→ **Consigne**: Renommez "candle holder" en "candlestick" dans les entrées, depuis leur début jusqu'à la ligne qui contient "Identify the location of Lego. (515, 300)." incluse, sans rien modifier d'autre. Ne redonnez que ces lignes.

→ **Entrées présentées**:
-=-=-
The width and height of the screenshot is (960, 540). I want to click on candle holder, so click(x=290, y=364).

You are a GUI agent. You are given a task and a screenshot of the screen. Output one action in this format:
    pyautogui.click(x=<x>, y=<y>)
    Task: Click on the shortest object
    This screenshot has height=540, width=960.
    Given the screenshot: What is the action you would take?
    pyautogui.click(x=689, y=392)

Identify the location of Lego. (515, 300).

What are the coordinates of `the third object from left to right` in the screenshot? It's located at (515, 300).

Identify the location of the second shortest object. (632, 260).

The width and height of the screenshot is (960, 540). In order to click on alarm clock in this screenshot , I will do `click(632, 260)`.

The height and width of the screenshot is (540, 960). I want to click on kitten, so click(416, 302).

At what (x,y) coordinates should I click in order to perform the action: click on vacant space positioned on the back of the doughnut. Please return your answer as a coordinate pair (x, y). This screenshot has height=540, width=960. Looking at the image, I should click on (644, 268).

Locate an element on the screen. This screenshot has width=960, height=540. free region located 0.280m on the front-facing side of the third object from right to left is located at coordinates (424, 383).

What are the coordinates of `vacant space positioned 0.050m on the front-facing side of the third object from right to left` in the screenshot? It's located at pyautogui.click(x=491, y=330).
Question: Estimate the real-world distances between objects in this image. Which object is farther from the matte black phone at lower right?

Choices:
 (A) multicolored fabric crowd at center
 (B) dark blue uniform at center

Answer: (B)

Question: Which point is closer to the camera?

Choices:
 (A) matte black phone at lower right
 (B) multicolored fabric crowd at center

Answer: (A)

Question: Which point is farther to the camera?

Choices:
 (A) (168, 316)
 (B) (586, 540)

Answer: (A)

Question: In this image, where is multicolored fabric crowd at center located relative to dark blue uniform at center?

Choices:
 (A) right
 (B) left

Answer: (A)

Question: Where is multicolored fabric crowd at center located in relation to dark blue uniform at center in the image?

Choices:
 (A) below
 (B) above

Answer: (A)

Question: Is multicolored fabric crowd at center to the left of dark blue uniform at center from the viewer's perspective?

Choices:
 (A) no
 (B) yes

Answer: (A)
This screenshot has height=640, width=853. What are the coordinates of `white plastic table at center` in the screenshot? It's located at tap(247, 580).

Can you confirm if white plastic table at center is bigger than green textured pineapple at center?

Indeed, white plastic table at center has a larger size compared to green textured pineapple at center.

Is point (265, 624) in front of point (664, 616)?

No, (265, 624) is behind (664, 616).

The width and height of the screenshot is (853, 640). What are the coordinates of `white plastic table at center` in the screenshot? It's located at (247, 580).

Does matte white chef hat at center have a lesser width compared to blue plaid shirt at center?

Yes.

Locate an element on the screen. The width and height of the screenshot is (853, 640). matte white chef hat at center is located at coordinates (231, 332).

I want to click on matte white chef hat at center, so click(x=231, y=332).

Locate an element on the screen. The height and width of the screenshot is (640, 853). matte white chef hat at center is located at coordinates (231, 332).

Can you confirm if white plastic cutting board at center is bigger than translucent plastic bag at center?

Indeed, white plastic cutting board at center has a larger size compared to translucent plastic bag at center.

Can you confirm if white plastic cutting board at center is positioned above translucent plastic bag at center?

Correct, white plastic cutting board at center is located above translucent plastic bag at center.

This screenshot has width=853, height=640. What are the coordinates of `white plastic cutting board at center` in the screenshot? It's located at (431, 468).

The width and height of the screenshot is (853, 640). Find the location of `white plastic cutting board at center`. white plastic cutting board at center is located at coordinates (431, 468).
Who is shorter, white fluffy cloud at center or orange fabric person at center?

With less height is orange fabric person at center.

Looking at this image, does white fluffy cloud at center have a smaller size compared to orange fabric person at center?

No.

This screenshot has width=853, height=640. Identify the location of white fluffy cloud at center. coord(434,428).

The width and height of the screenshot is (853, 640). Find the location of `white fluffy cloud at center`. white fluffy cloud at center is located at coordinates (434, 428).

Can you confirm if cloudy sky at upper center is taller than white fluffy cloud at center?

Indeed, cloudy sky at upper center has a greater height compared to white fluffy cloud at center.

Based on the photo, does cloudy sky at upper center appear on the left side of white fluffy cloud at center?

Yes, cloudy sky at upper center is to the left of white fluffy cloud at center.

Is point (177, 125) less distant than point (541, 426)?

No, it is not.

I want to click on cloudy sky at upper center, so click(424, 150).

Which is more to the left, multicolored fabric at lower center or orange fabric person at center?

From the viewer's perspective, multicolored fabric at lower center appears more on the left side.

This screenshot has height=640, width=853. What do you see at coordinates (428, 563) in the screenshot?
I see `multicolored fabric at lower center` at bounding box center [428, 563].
-=-=-
→ **Réponse**:
The width and height of the screenshot is (960, 540). I want to click on candlestick, so click(x=290, y=364).

You are a GUI agent. You are given a task and a screenshot of the screen. Output one action in this format:
    pyautogui.click(x=<x>, y=<y>)
    Task: Click on the shortest object
    This screenshot has height=540, width=960.
    Given the screenshot: What is the action you would take?
    pyautogui.click(x=689, y=392)

Identify the location of Lego. (515, 300).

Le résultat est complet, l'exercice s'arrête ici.